◆ THE PROBLEM: Although the data below holds other lines too, output only those from the line with "grey brick F4 level 3 -> none" up to and including the line with "black plate G5:H5", exactly as they appear.

[Start of Attachment]

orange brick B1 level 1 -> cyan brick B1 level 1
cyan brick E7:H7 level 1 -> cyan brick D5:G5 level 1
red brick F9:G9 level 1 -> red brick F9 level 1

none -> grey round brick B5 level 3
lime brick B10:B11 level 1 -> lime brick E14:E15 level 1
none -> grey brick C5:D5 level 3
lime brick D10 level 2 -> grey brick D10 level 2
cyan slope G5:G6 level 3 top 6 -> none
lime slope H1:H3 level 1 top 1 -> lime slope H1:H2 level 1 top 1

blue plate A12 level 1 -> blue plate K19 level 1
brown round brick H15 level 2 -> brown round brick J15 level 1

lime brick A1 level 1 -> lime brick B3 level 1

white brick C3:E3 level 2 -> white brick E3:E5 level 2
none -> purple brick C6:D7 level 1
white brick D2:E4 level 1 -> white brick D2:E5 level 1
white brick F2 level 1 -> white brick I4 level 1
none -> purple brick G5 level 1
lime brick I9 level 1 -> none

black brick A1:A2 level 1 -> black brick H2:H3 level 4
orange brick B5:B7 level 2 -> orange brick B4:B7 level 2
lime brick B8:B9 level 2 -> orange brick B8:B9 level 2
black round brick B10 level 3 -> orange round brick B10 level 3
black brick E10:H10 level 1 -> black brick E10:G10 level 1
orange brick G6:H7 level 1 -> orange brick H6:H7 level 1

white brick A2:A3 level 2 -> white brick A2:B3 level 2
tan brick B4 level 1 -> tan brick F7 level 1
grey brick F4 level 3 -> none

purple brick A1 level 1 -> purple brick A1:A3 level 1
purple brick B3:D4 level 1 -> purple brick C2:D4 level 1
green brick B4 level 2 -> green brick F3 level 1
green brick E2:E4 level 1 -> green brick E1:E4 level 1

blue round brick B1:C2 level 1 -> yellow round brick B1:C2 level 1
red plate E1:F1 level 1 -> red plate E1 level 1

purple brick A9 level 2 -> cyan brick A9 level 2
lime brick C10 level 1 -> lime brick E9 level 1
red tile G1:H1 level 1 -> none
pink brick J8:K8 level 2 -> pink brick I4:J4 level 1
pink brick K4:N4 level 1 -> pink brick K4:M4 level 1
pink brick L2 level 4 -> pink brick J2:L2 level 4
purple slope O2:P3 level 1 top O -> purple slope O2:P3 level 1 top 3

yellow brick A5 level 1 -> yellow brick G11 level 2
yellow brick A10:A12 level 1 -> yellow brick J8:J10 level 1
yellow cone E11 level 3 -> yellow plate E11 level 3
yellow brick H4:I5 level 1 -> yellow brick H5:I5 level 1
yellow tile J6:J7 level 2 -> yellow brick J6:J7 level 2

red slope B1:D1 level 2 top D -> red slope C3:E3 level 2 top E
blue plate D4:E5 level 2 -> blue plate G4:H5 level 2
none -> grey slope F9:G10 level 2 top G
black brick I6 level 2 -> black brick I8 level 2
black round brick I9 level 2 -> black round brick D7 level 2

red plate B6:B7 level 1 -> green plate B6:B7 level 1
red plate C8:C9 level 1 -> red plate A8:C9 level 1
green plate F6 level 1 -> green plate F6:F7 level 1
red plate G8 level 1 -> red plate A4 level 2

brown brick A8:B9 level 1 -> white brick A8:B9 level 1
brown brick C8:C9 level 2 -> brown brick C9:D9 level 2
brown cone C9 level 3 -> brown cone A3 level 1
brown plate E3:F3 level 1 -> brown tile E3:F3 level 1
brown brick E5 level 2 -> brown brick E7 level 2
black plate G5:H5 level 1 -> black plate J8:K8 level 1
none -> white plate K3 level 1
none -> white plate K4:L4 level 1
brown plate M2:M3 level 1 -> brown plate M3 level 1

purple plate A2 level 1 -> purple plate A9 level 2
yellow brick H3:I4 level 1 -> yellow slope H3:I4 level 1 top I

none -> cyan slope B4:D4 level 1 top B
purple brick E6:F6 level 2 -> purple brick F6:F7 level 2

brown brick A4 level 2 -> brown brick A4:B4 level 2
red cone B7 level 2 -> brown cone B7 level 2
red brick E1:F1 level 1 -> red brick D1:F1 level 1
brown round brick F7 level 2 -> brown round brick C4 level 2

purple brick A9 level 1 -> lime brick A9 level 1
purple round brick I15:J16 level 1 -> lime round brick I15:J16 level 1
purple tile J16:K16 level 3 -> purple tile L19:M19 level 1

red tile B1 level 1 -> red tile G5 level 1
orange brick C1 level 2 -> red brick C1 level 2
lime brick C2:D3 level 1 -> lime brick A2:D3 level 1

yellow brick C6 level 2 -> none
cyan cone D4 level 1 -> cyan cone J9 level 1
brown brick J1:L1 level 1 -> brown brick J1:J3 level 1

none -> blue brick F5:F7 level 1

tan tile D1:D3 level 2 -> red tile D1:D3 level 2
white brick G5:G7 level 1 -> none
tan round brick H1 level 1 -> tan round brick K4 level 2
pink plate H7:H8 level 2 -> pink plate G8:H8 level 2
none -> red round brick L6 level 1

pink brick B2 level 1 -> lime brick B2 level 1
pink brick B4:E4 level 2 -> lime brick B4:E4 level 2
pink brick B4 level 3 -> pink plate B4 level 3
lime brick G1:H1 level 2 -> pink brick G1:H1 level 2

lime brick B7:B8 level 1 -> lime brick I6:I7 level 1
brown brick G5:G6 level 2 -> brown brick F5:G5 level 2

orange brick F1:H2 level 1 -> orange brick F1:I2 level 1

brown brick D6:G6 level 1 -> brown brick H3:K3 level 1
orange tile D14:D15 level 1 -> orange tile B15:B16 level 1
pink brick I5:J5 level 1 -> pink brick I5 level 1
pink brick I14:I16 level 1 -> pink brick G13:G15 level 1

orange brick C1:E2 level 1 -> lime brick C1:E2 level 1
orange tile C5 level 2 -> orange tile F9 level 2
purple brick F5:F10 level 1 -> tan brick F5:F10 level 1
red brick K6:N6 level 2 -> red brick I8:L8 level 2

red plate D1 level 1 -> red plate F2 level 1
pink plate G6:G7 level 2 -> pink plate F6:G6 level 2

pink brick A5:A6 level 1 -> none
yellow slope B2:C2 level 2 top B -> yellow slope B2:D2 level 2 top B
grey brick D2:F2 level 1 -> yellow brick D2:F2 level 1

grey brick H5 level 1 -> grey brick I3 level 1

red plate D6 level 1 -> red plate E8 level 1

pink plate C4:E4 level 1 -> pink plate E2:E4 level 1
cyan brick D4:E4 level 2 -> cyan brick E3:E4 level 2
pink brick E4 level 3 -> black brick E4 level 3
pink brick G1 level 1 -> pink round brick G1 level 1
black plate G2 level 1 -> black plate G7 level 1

[End of Attachment]

◆ RESPONSE:
grey brick F4 level 3 -> none

purple brick A1 level 1 -> purple brick A1:A3 level 1
purple brick B3:D4 level 1 -> purple brick C2:D4 level 1
green brick B4 level 2 -> green brick F3 level 1
green brick E2:E4 level 1 -> green brick E1:E4 level 1

blue round brick B1:C2 level 1 -> yellow round brick B1:C2 level 1
red plate E1:F1 level 1 -> red plate E1 level 1

purple brick A9 level 2 -> cyan brick A9 level 2
lime brick C10 level 1 -> lime brick E9 level 1
red tile G1:H1 level 1 -> none
pink brick J8:K8 level 2 -> pink brick I4:J4 level 1
pink brick K4:N4 level 1 -> pink brick K4:M4 level 1
pink brick L2 level 4 -> pink brick J2:L2 level 4
purple slope O2:P3 level 1 top O -> purple slope O2:P3 level 1 top 3

yellow brick A5 level 1 -> yellow brick G11 level 2
yellow brick A10:A12 level 1 -> yellow brick J8:J10 level 1
yellow cone E11 level 3 -> yellow plate E11 level 3
yellow brick H4:I5 level 1 -> yellow brick H5:I5 level 1
yellow tile J6:J7 level 2 -> yellow brick J6:J7 level 2

red slope B1:D1 level 2 top D -> red slope C3:E3 level 2 top E
blue plate D4:E5 level 2 -> blue plate G4:H5 level 2
none -> grey slope F9:G10 level 2 top G
black brick I6 level 2 -> black brick I8 level 2
black round brick I9 level 2 -> black round brick D7 level 2

red plate B6:B7 level 1 -> green plate B6:B7 level 1
red plate C8:C9 level 1 -> red plate A8:C9 level 1
green plate F6 level 1 -> green plate F6:F7 level 1
red plate G8 level 1 -> red plate A4 level 2

brown brick A8:B9 level 1 -> white brick A8:B9 level 1
brown brick C8:C9 level 2 -> brown brick C9:D9 level 2
brown cone C9 level 3 -> brown cone A3 level 1
brown plate E3:F3 level 1 -> brown tile E3:F3 level 1
brown brick E5 level 2 -> brown brick E7 level 2
black plate G5:H5 level 1 -> black plate J8:K8 level 1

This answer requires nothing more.